_Work instructions_
Take the entries below and print only the lines from the one with "turquoise_ziloni | (137,149,189,245)" through the one with "grey_vivive | (289,260,364,329)", exactly as they stand, both ends included.
START Records provided
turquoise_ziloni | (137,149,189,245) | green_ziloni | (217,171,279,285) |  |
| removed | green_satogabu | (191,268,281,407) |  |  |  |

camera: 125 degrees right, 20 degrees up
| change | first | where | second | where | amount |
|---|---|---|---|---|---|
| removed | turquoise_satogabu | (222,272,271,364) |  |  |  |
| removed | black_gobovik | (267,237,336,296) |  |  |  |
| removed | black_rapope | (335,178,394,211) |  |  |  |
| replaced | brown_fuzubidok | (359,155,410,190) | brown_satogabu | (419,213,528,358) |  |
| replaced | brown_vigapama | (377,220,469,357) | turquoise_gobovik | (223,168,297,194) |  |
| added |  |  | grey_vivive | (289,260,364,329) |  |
END Records provided
START Records provided
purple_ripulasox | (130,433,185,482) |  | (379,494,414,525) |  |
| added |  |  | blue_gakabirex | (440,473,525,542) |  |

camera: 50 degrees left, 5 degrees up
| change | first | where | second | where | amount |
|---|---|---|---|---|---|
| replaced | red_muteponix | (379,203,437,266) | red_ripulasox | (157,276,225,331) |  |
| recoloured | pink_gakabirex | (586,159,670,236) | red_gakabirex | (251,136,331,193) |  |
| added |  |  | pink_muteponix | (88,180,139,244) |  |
END Records provided
_Expected output_
turquoise_ziloni | (137,149,189,245) | green_ziloni | (217,171,279,285) |  |
| removed | green_satogabu | (191,268,281,407) |  |  |  |

camera: 125 degrees right, 20 degrees up
| change | first | where | second | where | amount |
|---|---|---|---|---|---|
| removed | turquoise_satogabu | (222,272,271,364) |  |  |  |
| removed | black_gobovik | (267,237,336,296) |  |  |  |
| removed | black_rapope | (335,178,394,211) |  |  |  |
| replaced | brown_fuzubidok | (359,155,410,190) | brown_satogabu | (419,213,528,358) |  |
| replaced | brown_vigapama | (377,220,469,357) | turquoise_gobovik | (223,168,297,194) |  |
| added |  |  | grey_vivive | (289,260,364,329) |  |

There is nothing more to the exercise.